___ DATASET EXCERPTS
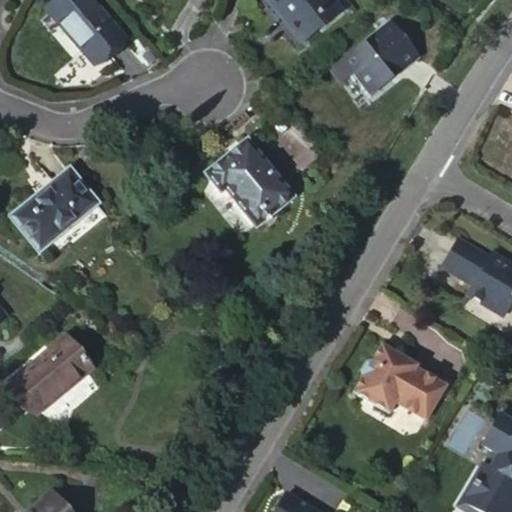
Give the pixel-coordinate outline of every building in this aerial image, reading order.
[(96,66),(126,40),(92,0),(61,0),(49,11),(96,66)] [(336,0),(273,0),(304,36),(340,4),(336,0)] [(383,19),(337,59),(347,71),(366,93),(386,76),(384,73),(393,65),(396,68),(412,54),(383,19)] [(347,71),(337,59),(324,70),(335,82),(347,71)] [(287,221),(303,207),(260,153),(221,183),(236,204),(239,200),(271,240),(283,239),(289,233),(292,226),(287,221)] [(0,215),(19,239),(76,197),(51,165),(0,203),(0,215)] [(503,315),(511,301),(511,302),(511,266),(489,254),(487,258),(456,239),(440,267),(471,285),(466,296),(483,306),(484,304),(503,315)] [(483,306),(501,317),(503,315),(484,304),(483,306)] [(56,337),(0,384),(26,415),(82,368),(56,337)] [(371,362),(366,363),(360,372),(361,377),(352,393),(388,415),(394,404),(424,421),(443,388),(415,371),(417,367),(404,360),(402,363),(391,356),(393,353),(381,346),(371,362)] [(404,360),(393,353),(391,356),(402,363),(404,360)] [(511,422),(494,412),(476,443),(493,452),(486,466),(481,463),(459,501),(478,511),(505,511),(511,500),(511,422)] [(510,511),(511,510),(511,500),(505,511),(478,511),(459,501),(481,463),(477,460),(450,505),(461,511),(510,511)] [(57,511),(36,489),(10,511),(57,511)] [(314,511),(287,496),(277,511),(314,511)]
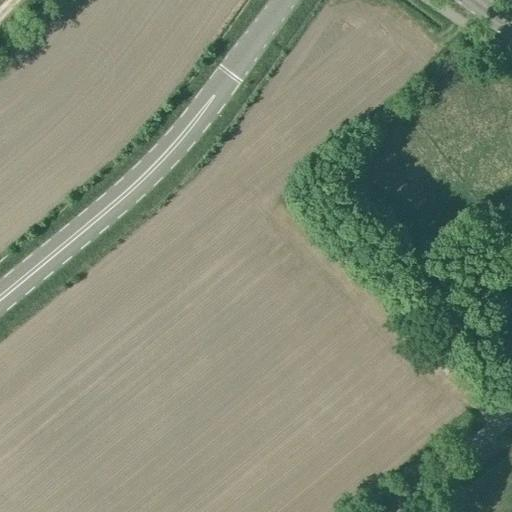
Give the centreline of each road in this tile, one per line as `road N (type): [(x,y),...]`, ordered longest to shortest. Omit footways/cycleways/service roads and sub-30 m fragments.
road 1 (tertiary): [(0,297),(162,157),(283,0)]
road 2 (unclassified): [(392,511),(511,418)]
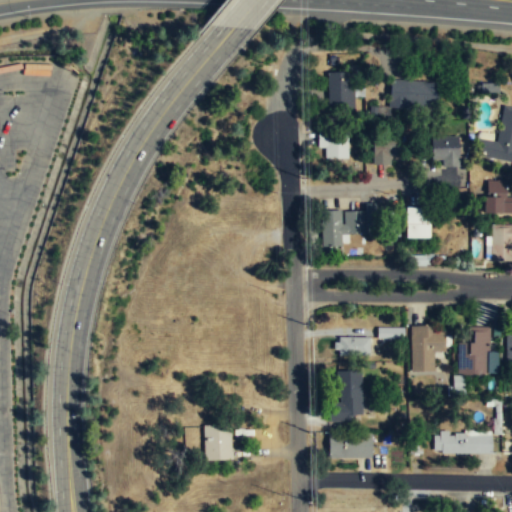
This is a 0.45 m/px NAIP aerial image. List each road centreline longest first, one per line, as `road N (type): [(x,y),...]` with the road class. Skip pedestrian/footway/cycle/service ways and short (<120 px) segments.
road 1 (secondary): [(71,511),(68,360),(96,235),(156,121),(232,26)]
road 2 (motorway): [(0,7),(55,0),(500,8)]
road 3 (residential): [(275,131),(288,180),(299,511)]
road 4 (residential): [(293,280),(511,285)]
road 5 (residential): [(299,479),(511,482)]
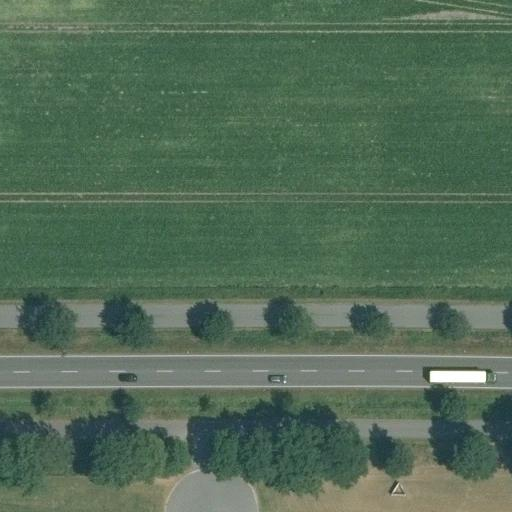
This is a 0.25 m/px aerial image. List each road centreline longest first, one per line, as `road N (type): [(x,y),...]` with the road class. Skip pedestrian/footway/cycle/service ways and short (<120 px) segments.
road 1 (unclassified): [(0,317),(511,322)]
road 2 (primary): [(511,377),(0,375)]
road 3 (unclassified): [(511,435),(209,429)]
road 4 (track): [(209,429),(0,431)]
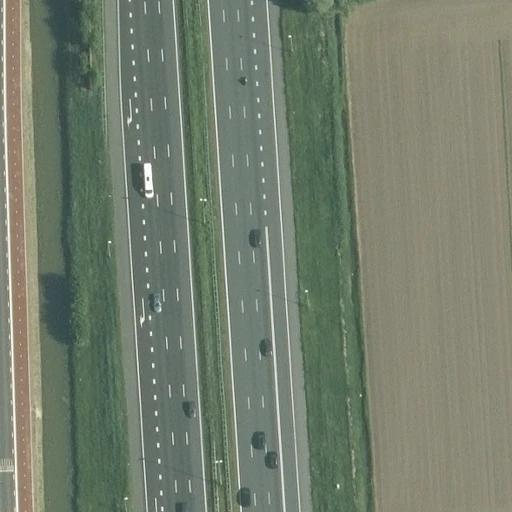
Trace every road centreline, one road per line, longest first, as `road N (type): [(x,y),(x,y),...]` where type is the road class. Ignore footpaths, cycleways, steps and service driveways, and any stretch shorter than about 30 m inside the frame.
road 1 (motorway): [(262,511),(226,0)]
road 2 (motorway): [(152,0),(185,511)]
road 3 (tertiary): [(3,511),(0,382)]
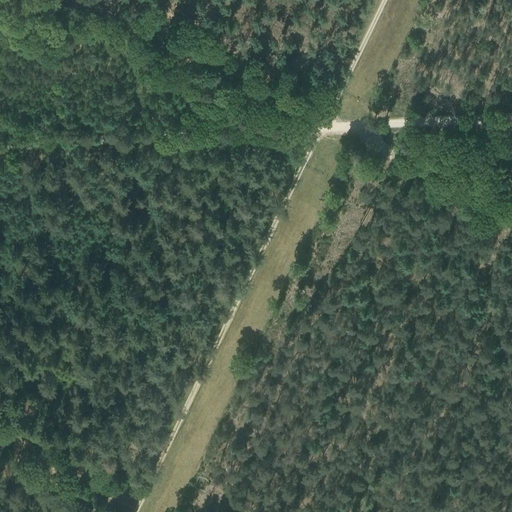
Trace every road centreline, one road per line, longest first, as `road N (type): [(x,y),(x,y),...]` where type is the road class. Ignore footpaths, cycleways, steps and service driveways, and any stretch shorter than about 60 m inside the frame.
road 1 (track): [(322,129),(134,511)]
road 2 (track): [(0,146),(322,129)]
road 3 (track): [(322,129),(511,119)]
road 4 (track): [(385,0),(322,129)]
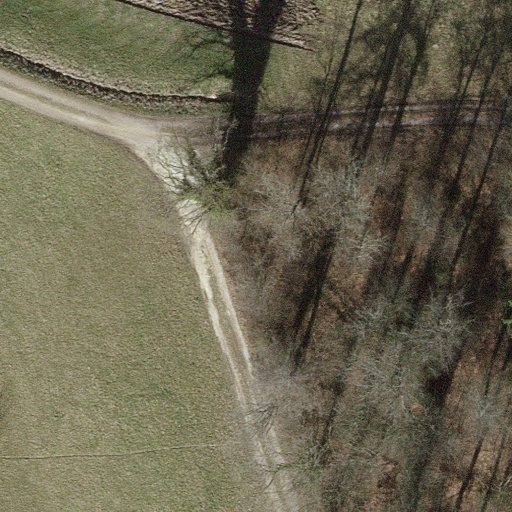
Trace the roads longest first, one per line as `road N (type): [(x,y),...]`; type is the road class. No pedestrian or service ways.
road 1 (track): [(294,511),(159,127),(0,73)]
road 2 (track): [(159,127),(386,112),(511,115)]
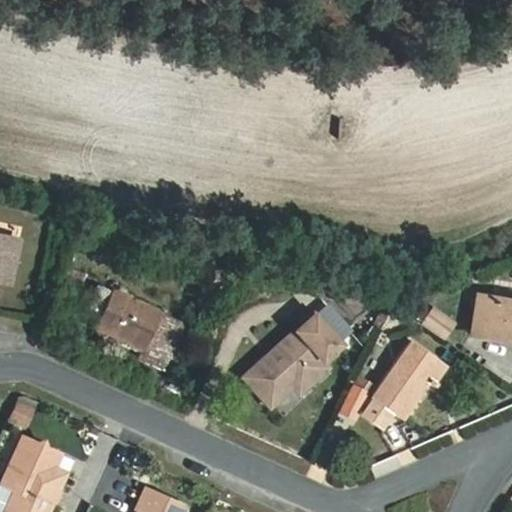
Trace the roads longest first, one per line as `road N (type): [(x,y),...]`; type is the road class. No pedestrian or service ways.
road 1 (residential): [(349,507),(23,363),(0,366)]
road 2 (residential): [(349,507),(501,441)]
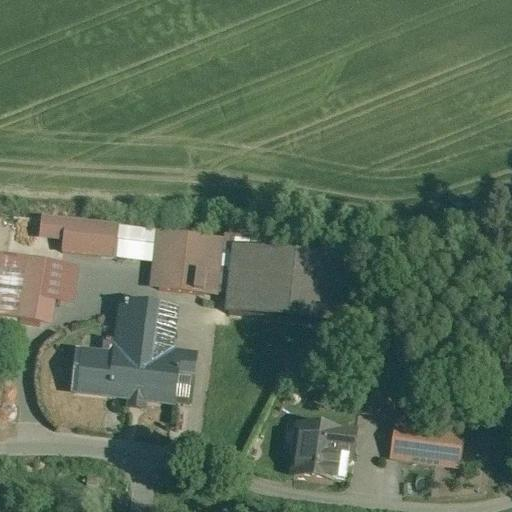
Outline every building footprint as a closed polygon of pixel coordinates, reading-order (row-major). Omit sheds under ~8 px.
[(90,227),(57,224),(55,253),(88,257),(88,249),(90,227)] [(145,233),(90,227),(88,249),(138,255),(142,255),(145,233)] [(222,240),(145,231),(145,233),(142,255),(138,255),(132,307),(158,311),(150,371),(176,375),(194,377),(208,270),(219,272),(221,253),(222,240)] [(251,236),(222,235),(222,240),(221,253),(257,254),(251,236)] [(87,269),(28,264),(26,285),(69,289),(85,291),(87,269)] [(69,289),(26,285),(19,324),(39,327),(44,304),(56,305),(56,300),(68,302),(69,289)] [(123,306),(115,361),(78,358),(75,384),(106,387),(110,390),(111,393),(110,399),(172,407),(176,375),(150,371),(158,311),(132,307),(123,306)] [(421,432),(396,428),(392,456),(416,460),(418,448),(421,432)] [(339,435),(300,429),(293,482),(332,487),(339,435)] [(447,452),(418,448),(416,460),(415,465),(445,469),(447,452)]
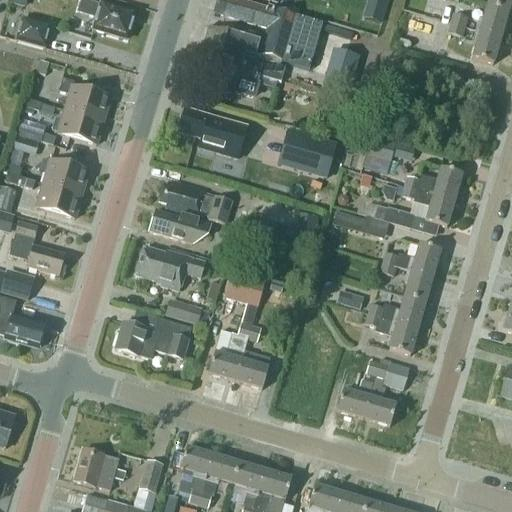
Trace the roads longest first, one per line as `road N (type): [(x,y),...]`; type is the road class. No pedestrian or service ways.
road 1 (residential): [(64,375),(181,0)]
road 2 (residential): [(420,481),(64,375)]
road 3 (residential): [(420,481),(511,156)]
road 4 (residential): [(25,511),(59,393)]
______
● **WHAT THE TASK ASKS**
Copy the whole listing above line for line, with nothing changed, and leave the pictures out of your copy.

● **REPLY TO THE TASK**
Give the pixel-coordinate outline of every building in this aerial image, reading order.
[(96,66),(126,40),(92,0),(61,0),(49,11),(96,66)] [(336,0),(273,0),(304,36),(340,4),(336,0)] [(383,19),(337,59),(347,71),(366,93),(386,76),(384,73),(393,65),(396,68),(412,54),(383,19)] [(347,71),(337,59),(324,70),(335,82),(347,71)] [(287,221),(303,207),(260,153),(221,183),(236,204),(239,200),(271,240),(283,239),(289,233),(292,226),(287,221)] [(0,215),(19,239),(76,197),(51,165),(0,203),(0,215)] [(503,315),(511,301),(511,302),(511,266),(489,254),(487,258),(456,239),(440,267),(471,285),(466,296),(483,306),(484,304),(503,315)] [(483,306),(501,317),(503,315),(484,304),(483,306)] [(56,337),(0,384),(26,415),(82,368),(56,337)] [(371,362),(366,363),(360,372),(361,377),(352,393),(388,415),(394,404),(424,421),(443,388),(415,371),(417,367),(404,360),(402,363),(391,356),(393,353),(381,346),(371,362)] [(404,360),(393,353),(391,356),(402,363),(404,360)] [(511,422),(494,412),(476,443),(493,452),(486,466),(481,463),(459,501),(478,511),(505,511),(511,500),(511,422)] [(510,511),(511,510),(511,500),(505,511),(478,511),(459,501),(481,463),(477,460),(450,505),(461,511),(510,511)] [(57,511),(36,489),(10,511),(57,511)] [(314,511),(287,496),(277,511),(314,511)]
Give the centreline of each road in this tile, one per line as `road N (type): [(x,y),...]`, ordered longest to shortest. Omit footways/cycleways/service roads and sub-30 m fragments.
road 1 (tertiary): [(0,297),(162,157),(283,0)]
road 2 (unclassified): [(392,511),(511,418)]
This is a 0.45 m/px NAIP aerial image. List each road centreline longest first, one per line, as `road N (type): [(x,y),...]` with the road class. Skip pedestrian/footway/cycle/service ways and short (<120 px) segments.
road 1 (secondary): [(71,511),(68,360),(96,235),(156,121),(232,26)]
road 2 (motorway): [(0,7),(55,0),(500,8)]
road 3 (residential): [(275,131),(288,180),(299,511)]
road 4 (residential): [(293,280),(511,285)]
road 5 (residential): [(299,479),(511,482)]
This is a 0.25 m/px aerial image. List each road centreline longest first, one per line, as `road N (type): [(x,y),...]` with the road class. Skip pedestrian/footway/cycle/service ways and short (<120 px) segments.
road 1 (unclassified): [(0,317),(511,322)]
road 2 (primary): [(511,377),(0,375)]
road 3 (unclassified): [(511,435),(209,429)]
road 4 (track): [(209,429),(0,431)]
Trace every road centreline, one road per line, longest first, as `road N (type): [(x,y),(x,y),...]` where type is the road class. Ignore footpaths, cycleways, steps and service driveways, and any stretch shorter than about 30 m inside the frame.
road 1 (motorway): [(262,511),(226,0)]
road 2 (motorway): [(152,0),(185,511)]
road 3 (tertiary): [(3,511),(0,382)]
Trace every road centreline, one road per line, longest first, as `road N (type): [(x,y),(x,y),...]` where type is the road class. Ignore footpaths, cycleways, steps and service driveways, and any stretch shorter than about 60 m inside the frame.
road 1 (track): [(322,129),(134,511)]
road 2 (track): [(0,146),(322,129)]
road 3 (track): [(322,129),(511,119)]
road 4 (track): [(385,0),(322,129)]
Trace the roads longest first, one per line as `road N (type): [(x,y),...]`; type is the road class. No pedestrian or service ways.
road 1 (track): [(294,511),(159,127),(0,73)]
road 2 (track): [(159,127),(386,112),(511,115)]
Trace the roads longest first, one per line as `road N (type): [(x,y),...]`; type is the road class. No pedestrian or service ways.
road 1 (residential): [(349,507),(23,363),(0,366)]
road 2 (residential): [(349,507),(501,441)]
Outline every building footprint as a closed polygon of pixel coordinates, reading-order (row-major). Omit sheds under ~8 px.
[(90,227),(57,224),(55,253),(88,257),(88,249),(90,227)] [(145,233),(90,227),(88,249),(138,255),(142,255),(145,233)] [(222,240),(145,231),(145,233),(142,255),(138,255),(132,307),(158,311),(150,371),(176,375),(194,377),(208,270),(219,272),(221,253),(222,240)] [(251,236),(222,235),(222,240),(221,253),(257,254),(251,236)] [(87,269),(28,264),(26,285),(69,289),(85,291),(87,269)] [(69,289),(26,285),(19,324),(39,327),(44,304),(56,305),(56,300),(68,302),(69,289)] [(123,306),(115,361),(78,358),(75,384),(106,387),(110,390),(111,393),(110,399),(172,407),(176,375),(150,371),(158,311),(132,307),(123,306)] [(421,432),(396,428),(392,456),(416,460),(418,448),(421,432)] [(339,435),(300,429),(293,482),(332,487),(339,435)] [(447,452),(418,448),(416,460),(415,465),(445,469),(447,452)]
Trace the roads longest first, one per line as `road N (type): [(x,y),...]`; type is the road class. No pedestrian or service ways.
road 1 (residential): [(64,375),(181,0)]
road 2 (residential): [(420,481),(64,375)]
road 3 (residential): [(420,481),(511,156)]
road 4 (residential): [(25,511),(59,393)]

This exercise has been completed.